> _What needs to be done_: Copy every record exactly, and keep the pictures out.

> _Records supplied_:

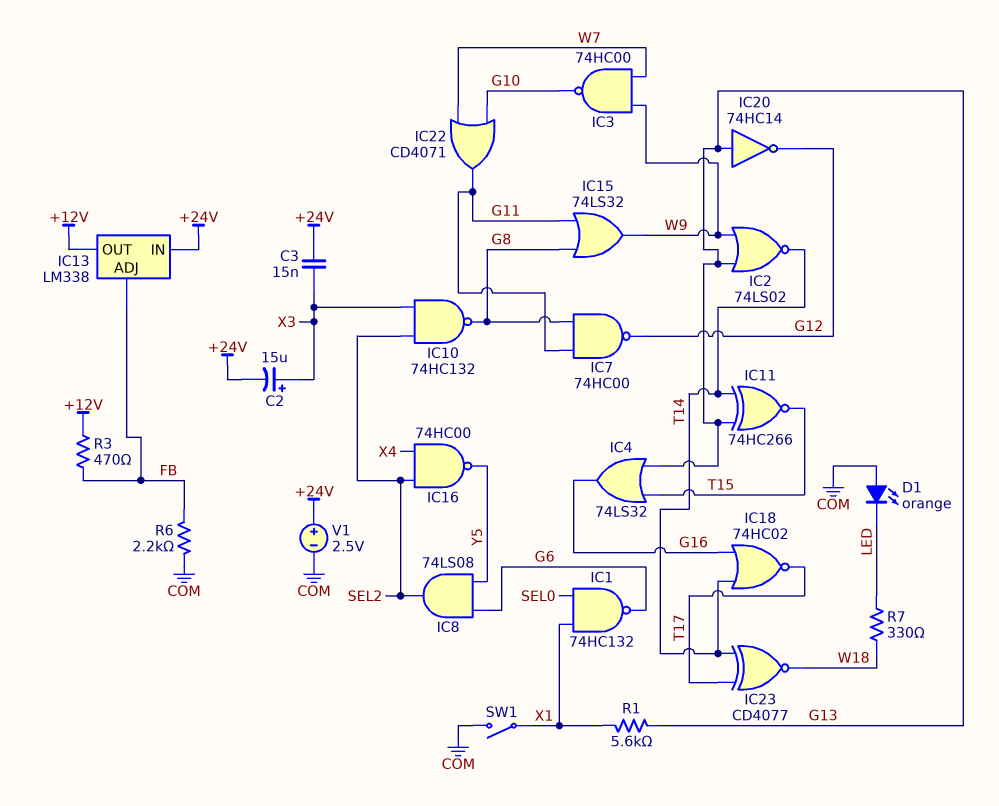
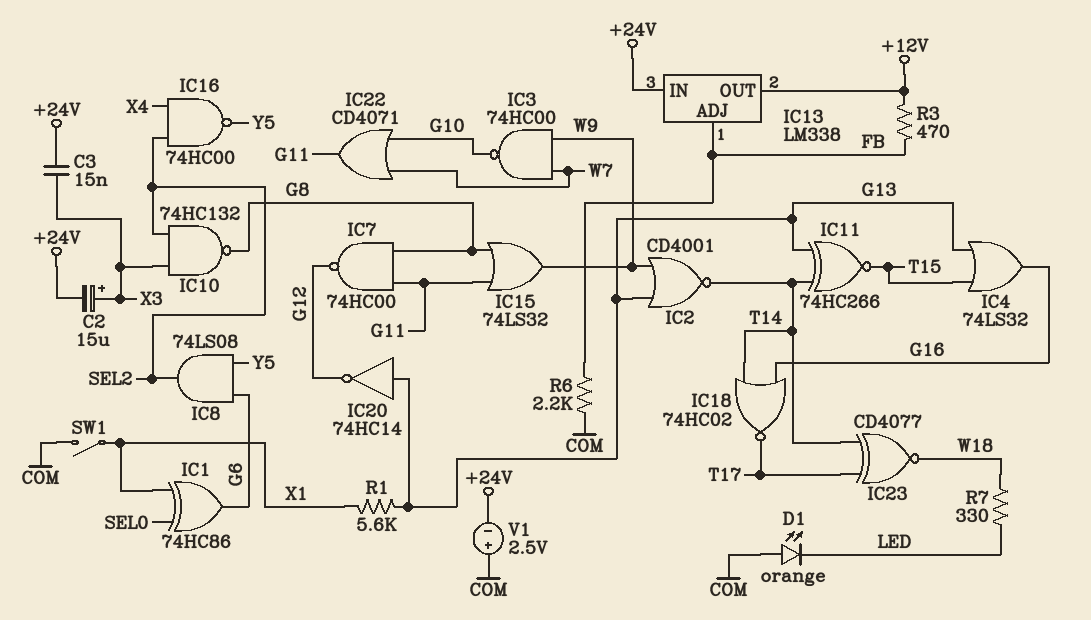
IC1: NAND 74HC132 (in SEL0, in X1, out G6) -> XOR 74HC86 (in SEL0, in X1, out G6)
IC2: NOR 74LS02 (in G13, in W9, out T14) -> NOR CD4001 (in G13, in W9, out T14)
V1: 2.5V (plus +24V, minus COM) -> 2.5V (plus COM, minus +24V)

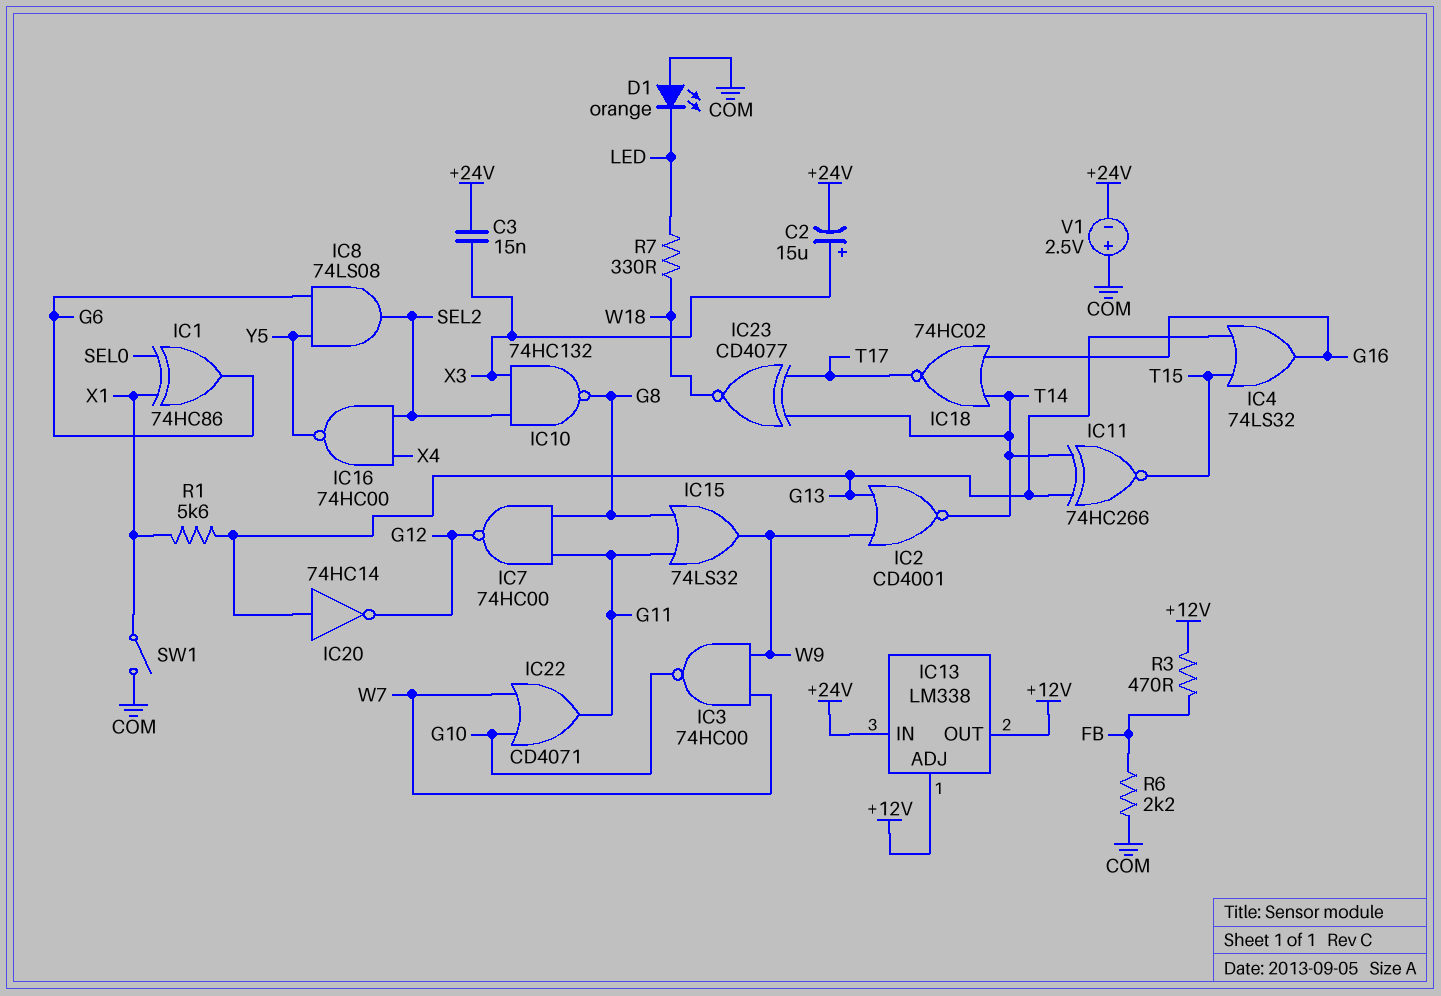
IC13 pin ADJ: FB -> +12V

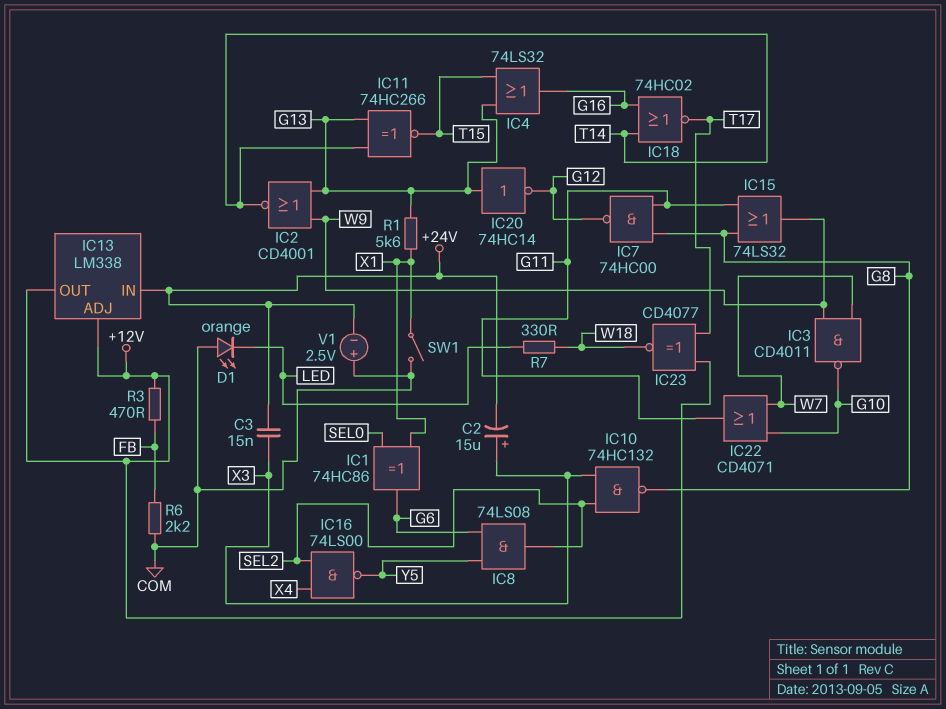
IC3: NAND 74HC00 (in W7, in W9, out G10) -> NAND CD4011 (in W7, in W9, out G10)
IC16: NAND 74HC00 (in SEL2, in X4, out Y5) -> NAND 74LS00 (in SEL2, in X4, out Y5)
IC23: XNOR CD4077 (in T14, in T17, out W18) -> XNOR CD4077 (in +12V, in T17, out W18)

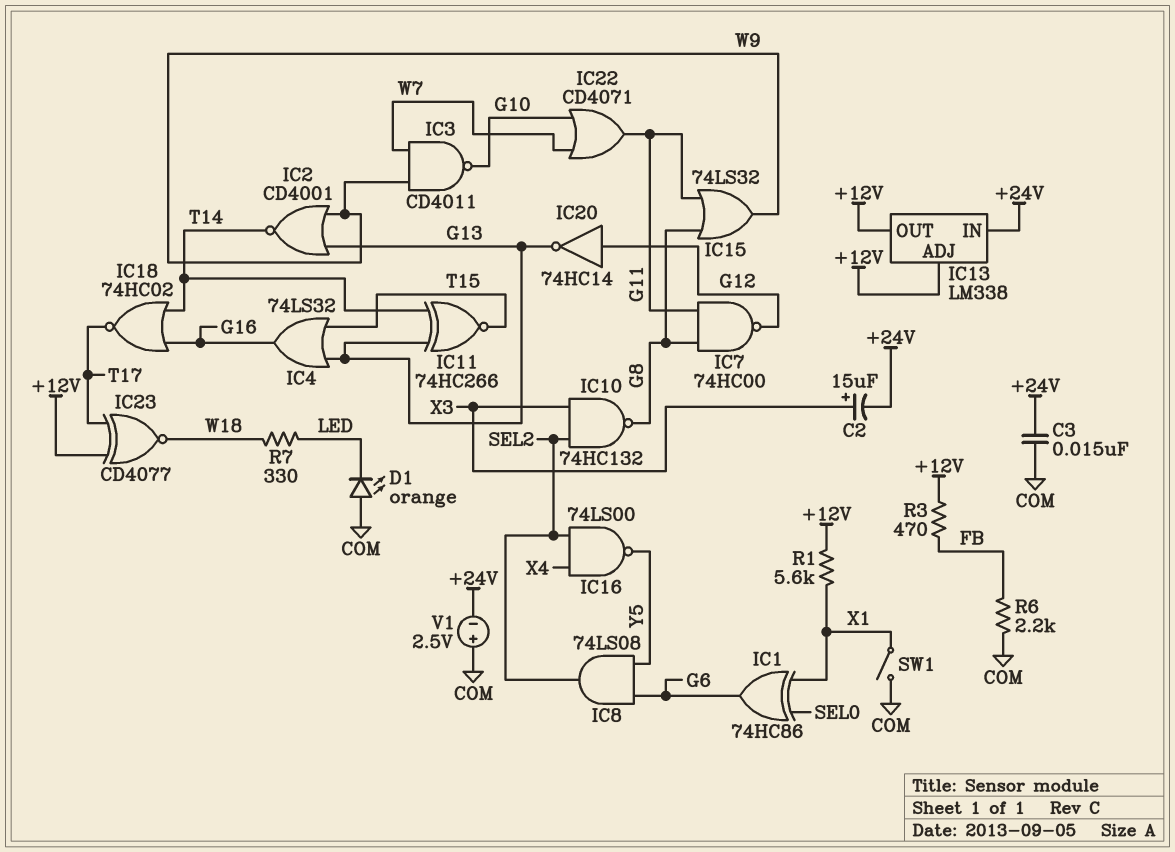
C3: 15nF (+24V, X3) -> 15nF (+24V, COM)
IC20: NOT 74HC14 (in G13, out G12) -> NOT 74HC14 (in G12, out G13)
R1: 5.6k (G13, X1) -> 5.6k (+12V, X1)

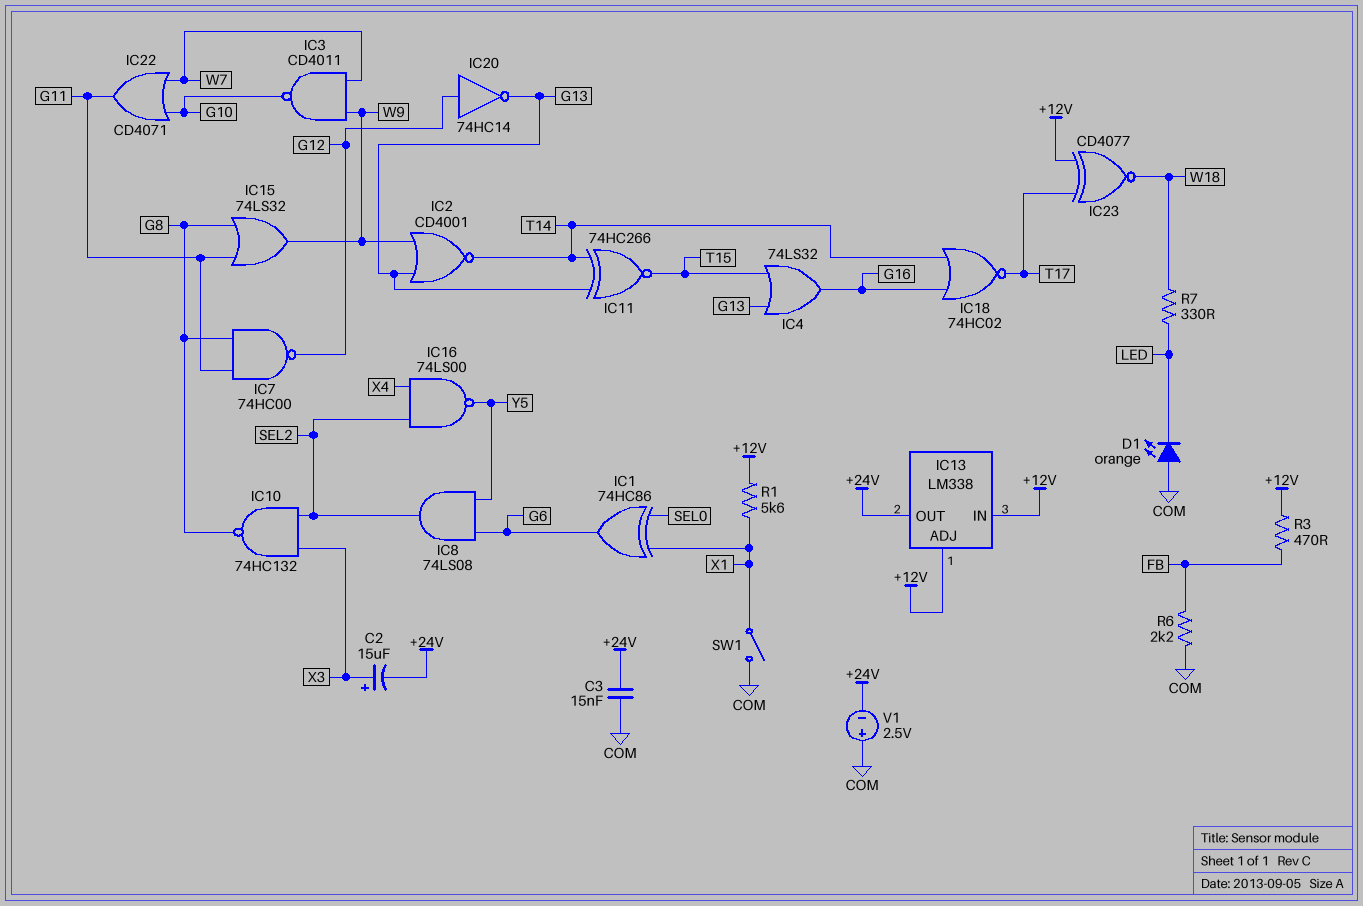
IC13 pin IN: +24V -> +12V
IC13 pin OUT: +12V -> +24V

> _Finished task_:
IC1: NAND 74HC132 (in SEL0, in X1, out G6) -> XOR 74HC86 (in SEL0, in X1, out G6)
IC2: NOR 74LS02 (in G13, in W9, out T14) -> NOR CD4001 (in G13, in W9, out T14)
V1: 2.5V (plus +24V, minus COM) -> 2.5V (plus COM, minus +24V)

IC13 pin ADJ: FB -> +12V

IC3: NAND 74HC00 (in W7, in W9, out G10) -> NAND CD4011 (in W7, in W9, out G10)
IC16: NAND 74HC00 (in SEL2, in X4, out Y5) -> NAND 74LS00 (in SEL2, in X4, out Y5)
IC23: XNOR CD4077 (in T14, in T17, out W18) -> XNOR CD4077 (in +12V, in T17, out W18)

C3: 15nF (+24V, X3) -> 15nF (+24V, COM)
IC20: NOT 74HC14 (in G13, out G12) -> NOT 74HC14 (in G12, out G13)
R1: 5.6k (G13, X1) -> 5.6k (+12V, X1)

IC13 pin IN: +24V -> +12V
IC13 pin OUT: +12V -> +24V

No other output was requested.